• Required work:
Write out again, exactly, the lines below starting at the one with "SERVO2: MG996R -> SG90" and ending at the one with "RFID2 pin MOSI: A2 -> A4".

(Stored items)
-*-*-
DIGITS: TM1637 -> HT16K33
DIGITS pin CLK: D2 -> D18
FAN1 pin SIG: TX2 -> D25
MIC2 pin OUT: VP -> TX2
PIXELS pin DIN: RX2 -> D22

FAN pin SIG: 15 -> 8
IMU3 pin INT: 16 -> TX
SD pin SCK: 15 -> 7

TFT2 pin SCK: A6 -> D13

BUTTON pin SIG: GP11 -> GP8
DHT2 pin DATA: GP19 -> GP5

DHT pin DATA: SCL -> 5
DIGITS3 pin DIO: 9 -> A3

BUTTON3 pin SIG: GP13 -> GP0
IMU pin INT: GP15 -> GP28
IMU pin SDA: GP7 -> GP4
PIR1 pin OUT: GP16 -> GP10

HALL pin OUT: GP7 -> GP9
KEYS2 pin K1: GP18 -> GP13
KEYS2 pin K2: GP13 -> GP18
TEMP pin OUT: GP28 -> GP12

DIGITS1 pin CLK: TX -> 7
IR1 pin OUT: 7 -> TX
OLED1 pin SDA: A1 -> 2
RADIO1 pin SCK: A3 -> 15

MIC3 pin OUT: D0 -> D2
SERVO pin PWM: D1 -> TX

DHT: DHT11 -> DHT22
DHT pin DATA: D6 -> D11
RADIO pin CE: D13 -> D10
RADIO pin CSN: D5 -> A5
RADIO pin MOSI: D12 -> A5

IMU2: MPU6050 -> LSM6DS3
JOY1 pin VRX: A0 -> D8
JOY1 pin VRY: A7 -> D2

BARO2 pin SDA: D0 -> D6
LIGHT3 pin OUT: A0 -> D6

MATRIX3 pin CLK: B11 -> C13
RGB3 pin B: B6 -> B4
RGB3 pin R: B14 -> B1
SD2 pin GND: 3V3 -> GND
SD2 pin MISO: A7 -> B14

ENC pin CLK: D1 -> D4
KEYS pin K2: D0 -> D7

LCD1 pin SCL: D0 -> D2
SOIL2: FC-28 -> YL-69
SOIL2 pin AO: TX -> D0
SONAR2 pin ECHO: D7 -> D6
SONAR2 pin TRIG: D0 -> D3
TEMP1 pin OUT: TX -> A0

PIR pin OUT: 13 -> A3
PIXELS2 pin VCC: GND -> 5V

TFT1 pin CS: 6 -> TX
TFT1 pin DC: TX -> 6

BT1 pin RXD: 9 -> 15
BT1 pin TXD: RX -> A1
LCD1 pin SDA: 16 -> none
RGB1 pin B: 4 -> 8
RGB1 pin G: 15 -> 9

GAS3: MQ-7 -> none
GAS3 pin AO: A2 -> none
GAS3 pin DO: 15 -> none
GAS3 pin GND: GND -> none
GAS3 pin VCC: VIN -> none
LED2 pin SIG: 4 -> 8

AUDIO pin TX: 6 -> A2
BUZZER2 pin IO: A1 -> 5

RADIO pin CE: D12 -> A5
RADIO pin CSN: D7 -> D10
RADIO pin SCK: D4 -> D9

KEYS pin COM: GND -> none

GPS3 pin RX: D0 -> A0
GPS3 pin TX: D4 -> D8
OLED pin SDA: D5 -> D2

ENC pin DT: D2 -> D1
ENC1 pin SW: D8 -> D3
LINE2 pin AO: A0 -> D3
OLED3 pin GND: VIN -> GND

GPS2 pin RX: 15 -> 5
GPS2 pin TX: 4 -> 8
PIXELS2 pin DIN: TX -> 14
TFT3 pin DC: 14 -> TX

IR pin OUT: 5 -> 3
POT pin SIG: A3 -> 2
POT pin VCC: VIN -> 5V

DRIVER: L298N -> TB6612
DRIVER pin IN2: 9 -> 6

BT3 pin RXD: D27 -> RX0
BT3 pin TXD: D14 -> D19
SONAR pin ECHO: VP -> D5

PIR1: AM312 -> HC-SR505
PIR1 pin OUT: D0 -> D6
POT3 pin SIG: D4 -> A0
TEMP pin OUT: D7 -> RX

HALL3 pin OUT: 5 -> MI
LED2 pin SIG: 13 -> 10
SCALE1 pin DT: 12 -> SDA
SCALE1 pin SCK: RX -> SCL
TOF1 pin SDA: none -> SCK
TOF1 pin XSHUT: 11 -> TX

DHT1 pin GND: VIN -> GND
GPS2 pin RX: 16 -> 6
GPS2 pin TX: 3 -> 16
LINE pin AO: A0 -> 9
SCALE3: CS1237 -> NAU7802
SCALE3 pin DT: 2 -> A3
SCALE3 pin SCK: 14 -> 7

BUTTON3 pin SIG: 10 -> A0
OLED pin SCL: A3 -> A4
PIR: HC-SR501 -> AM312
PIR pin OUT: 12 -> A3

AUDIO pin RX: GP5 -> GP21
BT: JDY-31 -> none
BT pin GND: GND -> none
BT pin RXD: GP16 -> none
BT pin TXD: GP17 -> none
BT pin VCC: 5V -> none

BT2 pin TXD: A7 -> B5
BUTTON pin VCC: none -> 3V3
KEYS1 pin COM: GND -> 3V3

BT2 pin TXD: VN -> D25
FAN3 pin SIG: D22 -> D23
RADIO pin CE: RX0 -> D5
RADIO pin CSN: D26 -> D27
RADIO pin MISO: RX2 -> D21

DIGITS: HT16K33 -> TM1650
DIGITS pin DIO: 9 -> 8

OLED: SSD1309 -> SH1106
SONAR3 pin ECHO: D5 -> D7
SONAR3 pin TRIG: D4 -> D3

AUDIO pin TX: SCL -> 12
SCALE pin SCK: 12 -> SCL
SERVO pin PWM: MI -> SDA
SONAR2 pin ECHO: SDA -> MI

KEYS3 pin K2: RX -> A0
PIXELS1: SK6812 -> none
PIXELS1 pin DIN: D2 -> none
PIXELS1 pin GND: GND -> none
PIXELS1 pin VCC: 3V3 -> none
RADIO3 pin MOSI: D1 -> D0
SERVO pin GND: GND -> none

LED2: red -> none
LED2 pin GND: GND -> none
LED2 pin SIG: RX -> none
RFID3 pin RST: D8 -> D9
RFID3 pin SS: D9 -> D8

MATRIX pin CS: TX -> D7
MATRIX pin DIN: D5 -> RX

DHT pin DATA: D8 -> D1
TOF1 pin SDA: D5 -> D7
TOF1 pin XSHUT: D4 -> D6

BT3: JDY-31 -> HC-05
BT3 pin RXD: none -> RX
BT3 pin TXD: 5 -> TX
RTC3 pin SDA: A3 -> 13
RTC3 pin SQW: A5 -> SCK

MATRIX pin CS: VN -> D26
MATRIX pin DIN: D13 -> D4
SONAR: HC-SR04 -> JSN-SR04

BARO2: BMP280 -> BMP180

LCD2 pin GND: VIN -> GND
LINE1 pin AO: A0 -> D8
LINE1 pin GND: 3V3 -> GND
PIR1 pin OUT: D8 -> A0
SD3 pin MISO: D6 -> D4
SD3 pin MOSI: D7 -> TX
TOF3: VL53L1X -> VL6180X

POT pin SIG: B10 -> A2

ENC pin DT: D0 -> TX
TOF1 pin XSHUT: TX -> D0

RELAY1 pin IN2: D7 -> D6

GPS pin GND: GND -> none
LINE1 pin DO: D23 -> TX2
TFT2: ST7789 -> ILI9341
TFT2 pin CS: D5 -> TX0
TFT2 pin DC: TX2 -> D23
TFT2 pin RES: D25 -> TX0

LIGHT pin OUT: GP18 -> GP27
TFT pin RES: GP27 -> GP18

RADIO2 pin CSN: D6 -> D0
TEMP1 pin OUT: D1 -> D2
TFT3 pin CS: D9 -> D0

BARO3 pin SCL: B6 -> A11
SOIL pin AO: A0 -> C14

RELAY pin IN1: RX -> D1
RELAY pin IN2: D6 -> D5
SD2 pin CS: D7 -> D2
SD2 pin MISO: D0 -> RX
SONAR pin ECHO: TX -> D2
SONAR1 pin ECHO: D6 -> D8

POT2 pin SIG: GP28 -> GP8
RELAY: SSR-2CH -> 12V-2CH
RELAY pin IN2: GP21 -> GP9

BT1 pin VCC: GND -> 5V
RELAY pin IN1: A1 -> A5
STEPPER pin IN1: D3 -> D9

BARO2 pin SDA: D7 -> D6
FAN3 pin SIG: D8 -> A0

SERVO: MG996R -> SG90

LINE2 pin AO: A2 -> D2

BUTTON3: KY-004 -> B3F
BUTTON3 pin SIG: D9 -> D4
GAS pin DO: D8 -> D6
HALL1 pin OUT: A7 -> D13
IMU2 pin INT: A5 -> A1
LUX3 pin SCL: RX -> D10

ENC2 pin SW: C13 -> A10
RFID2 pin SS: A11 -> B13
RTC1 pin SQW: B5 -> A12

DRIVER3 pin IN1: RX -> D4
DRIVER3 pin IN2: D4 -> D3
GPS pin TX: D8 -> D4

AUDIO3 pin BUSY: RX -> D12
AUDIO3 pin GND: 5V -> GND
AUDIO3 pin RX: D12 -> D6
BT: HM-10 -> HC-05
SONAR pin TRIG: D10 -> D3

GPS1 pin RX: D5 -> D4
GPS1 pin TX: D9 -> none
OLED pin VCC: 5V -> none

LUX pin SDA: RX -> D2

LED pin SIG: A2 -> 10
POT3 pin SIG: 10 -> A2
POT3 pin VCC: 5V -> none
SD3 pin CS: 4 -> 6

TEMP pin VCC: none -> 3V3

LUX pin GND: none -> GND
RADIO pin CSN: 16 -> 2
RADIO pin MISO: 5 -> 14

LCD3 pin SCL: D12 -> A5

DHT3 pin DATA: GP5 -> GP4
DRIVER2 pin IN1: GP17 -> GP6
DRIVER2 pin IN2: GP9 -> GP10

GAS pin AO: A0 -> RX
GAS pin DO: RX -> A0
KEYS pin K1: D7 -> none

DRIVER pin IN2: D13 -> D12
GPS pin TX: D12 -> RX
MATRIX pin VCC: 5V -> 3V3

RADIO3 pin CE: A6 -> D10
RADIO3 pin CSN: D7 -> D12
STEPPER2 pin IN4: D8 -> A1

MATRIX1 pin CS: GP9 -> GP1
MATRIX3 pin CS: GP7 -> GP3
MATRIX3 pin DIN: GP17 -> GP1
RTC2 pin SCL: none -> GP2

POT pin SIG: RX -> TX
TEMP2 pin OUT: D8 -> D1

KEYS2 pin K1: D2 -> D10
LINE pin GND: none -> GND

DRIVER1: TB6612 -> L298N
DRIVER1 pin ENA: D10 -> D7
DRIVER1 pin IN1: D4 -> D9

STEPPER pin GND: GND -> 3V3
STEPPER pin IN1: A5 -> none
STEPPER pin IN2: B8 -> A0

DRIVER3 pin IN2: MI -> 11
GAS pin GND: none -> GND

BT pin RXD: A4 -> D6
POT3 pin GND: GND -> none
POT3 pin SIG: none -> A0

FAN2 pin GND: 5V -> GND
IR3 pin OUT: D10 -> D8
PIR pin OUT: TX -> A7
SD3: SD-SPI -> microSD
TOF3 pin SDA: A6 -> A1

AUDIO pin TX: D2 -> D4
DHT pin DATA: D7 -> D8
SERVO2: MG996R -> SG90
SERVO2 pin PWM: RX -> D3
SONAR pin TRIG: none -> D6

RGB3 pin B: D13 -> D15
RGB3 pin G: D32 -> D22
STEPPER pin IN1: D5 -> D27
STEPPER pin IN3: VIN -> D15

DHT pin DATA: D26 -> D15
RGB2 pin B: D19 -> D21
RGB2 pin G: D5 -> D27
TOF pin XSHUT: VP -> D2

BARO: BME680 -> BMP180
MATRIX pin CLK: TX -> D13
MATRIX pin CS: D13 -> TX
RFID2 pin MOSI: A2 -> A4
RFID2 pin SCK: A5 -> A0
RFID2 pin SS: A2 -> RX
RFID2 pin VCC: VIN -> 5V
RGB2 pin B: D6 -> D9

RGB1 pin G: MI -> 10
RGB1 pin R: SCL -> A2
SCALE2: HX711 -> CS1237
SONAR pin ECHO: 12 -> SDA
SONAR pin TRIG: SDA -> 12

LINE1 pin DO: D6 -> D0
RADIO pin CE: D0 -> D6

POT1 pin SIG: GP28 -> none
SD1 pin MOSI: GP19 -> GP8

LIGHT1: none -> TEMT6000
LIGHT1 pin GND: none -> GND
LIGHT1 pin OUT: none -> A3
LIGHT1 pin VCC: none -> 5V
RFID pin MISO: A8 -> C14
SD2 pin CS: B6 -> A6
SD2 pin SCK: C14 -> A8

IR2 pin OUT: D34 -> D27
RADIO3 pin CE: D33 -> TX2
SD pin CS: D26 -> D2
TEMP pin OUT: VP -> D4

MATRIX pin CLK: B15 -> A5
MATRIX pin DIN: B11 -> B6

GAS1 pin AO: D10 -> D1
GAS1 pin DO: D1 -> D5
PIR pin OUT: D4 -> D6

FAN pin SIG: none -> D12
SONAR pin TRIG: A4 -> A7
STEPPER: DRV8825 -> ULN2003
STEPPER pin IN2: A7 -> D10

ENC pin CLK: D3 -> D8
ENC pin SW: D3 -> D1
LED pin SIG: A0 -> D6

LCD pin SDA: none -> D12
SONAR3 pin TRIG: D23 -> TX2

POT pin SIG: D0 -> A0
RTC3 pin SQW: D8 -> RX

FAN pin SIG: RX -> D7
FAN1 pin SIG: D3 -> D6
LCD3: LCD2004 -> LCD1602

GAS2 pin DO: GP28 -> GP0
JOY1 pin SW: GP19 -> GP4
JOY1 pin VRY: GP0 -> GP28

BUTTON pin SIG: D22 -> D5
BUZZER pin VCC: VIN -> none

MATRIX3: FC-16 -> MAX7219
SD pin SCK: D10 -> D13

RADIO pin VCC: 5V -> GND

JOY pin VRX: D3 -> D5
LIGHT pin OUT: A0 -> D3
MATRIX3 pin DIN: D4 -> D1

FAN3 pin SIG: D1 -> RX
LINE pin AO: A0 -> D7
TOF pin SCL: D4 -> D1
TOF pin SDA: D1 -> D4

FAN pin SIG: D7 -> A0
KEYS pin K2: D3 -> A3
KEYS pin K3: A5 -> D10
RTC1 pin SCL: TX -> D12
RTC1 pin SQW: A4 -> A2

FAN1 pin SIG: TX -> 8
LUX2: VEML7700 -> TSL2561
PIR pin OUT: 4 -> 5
-*-*-
• Exercise answer:
SERVO2: MG996R -> SG90
SERVO2 pin PWM: RX -> D3
SONAR pin TRIG: none -> D6

RGB3 pin B: D13 -> D15
RGB3 pin G: D32 -> D22
STEPPER pin IN1: D5 -> D27
STEPPER pin IN3: VIN -> D15

DHT pin DATA: D26 -> D15
RGB2 pin B: D19 -> D21
RGB2 pin G: D5 -> D27
TOF pin XSHUT: VP -> D2

BARO: BME680 -> BMP180
MATRIX pin CLK: TX -> D13
MATRIX pin CS: D13 -> TX
RFID2 pin MOSI: A2 -> A4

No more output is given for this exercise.